■ Material supplied:
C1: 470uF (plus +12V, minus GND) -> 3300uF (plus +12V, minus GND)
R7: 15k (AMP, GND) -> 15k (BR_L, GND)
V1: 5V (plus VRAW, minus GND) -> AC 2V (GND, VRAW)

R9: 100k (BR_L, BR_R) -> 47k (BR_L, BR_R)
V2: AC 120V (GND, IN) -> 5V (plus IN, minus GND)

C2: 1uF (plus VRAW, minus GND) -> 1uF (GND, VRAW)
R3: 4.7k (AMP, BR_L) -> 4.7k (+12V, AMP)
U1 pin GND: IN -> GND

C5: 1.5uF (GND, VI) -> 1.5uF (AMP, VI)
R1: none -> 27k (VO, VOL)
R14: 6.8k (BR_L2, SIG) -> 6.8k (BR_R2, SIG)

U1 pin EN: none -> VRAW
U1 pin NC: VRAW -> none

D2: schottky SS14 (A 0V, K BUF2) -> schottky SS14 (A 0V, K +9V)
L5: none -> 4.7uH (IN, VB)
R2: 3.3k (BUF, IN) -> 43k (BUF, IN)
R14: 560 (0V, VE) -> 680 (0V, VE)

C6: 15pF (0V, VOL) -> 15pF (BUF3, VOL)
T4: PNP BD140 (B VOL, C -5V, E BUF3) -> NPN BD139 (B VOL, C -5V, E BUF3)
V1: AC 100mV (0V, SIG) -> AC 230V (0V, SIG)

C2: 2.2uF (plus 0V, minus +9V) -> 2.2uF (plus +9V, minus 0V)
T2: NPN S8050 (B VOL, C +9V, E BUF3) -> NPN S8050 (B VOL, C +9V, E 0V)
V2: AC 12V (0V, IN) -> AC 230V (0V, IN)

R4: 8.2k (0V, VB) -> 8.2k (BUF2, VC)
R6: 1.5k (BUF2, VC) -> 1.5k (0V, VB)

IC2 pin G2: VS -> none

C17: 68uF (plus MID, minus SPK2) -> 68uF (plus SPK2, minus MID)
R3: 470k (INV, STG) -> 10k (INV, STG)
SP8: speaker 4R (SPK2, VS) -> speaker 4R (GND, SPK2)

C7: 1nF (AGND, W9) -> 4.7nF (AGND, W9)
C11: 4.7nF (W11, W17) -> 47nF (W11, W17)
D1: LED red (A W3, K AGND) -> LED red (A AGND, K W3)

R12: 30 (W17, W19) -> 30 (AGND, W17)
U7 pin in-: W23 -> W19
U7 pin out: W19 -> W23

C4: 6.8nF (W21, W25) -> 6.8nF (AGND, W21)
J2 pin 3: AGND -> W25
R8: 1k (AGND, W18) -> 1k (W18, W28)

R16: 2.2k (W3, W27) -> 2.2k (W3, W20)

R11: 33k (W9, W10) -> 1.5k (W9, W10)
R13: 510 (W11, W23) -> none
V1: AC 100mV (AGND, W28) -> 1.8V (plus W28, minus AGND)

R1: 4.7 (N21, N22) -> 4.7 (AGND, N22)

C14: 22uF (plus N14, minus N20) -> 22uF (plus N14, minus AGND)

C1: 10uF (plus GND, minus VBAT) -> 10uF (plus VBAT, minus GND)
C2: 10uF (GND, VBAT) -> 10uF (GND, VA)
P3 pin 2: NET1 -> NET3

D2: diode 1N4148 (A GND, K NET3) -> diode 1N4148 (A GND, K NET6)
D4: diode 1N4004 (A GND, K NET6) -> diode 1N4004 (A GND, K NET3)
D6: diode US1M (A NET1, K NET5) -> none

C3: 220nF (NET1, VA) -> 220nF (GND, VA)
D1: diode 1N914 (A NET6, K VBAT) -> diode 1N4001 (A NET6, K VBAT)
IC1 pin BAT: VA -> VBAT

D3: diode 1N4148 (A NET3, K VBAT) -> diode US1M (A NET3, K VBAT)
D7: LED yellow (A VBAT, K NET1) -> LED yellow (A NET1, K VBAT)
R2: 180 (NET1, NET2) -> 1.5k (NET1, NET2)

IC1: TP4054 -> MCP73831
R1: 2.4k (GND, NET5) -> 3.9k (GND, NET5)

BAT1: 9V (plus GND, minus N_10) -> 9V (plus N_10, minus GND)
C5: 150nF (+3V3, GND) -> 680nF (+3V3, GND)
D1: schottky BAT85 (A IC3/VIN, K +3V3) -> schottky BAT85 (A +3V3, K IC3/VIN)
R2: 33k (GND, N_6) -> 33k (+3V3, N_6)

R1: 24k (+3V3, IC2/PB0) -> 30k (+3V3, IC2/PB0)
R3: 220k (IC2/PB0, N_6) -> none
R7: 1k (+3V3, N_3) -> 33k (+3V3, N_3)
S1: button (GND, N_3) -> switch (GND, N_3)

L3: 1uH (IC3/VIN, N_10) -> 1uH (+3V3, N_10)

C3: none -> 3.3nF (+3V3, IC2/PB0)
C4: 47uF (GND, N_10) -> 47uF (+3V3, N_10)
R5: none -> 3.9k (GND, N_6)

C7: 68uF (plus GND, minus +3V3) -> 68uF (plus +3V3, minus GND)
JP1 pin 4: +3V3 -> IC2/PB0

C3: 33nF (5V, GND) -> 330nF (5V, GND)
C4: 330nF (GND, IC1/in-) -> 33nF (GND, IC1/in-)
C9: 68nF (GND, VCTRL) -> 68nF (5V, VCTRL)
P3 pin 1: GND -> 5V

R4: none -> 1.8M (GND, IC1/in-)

■ Your assignment: Would you copy out exactly the lines above that start at the one containing "C2: 10uF (GND, VBAT) -> 10uF (GND, VA)" and end at the one containing "BAT1: 9V (plus", inclusive?

■ Solution to this problem:
C2: 10uF (GND, VBAT) -> 10uF (GND, VA)
P3 pin 2: NET1 -> NET3

D2: diode 1N4148 (A GND, K NET3) -> diode 1N4148 (A GND, K NET6)
D4: diode 1N4004 (A GND, K NET6) -> diode 1N4004 (A GND, K NET3)
D6: diode US1M (A NET1, K NET5) -> none

C3: 220nF (NET1, VA) -> 220nF (GND, VA)
D1: diode 1N914 (A NET6, K VBAT) -> diode 1N4001 (A NET6, K VBAT)
IC1 pin BAT: VA -> VBAT

D3: diode 1N4148 (A NET3, K VBAT) -> diode US1M (A NET3, K VBAT)
D7: LED yellow (A VBAT, K NET1) -> LED yellow (A NET1, K VBAT)
R2: 180 (NET1, NET2) -> 1.5k (NET1, NET2)

IC1: TP4054 -> MCP73831
R1: 2.4k (GND, NET5) -> 3.9k (GND, NET5)

BAT1: 9V (plus GND, minus N_10) -> 9V (plus N_10, minus GND)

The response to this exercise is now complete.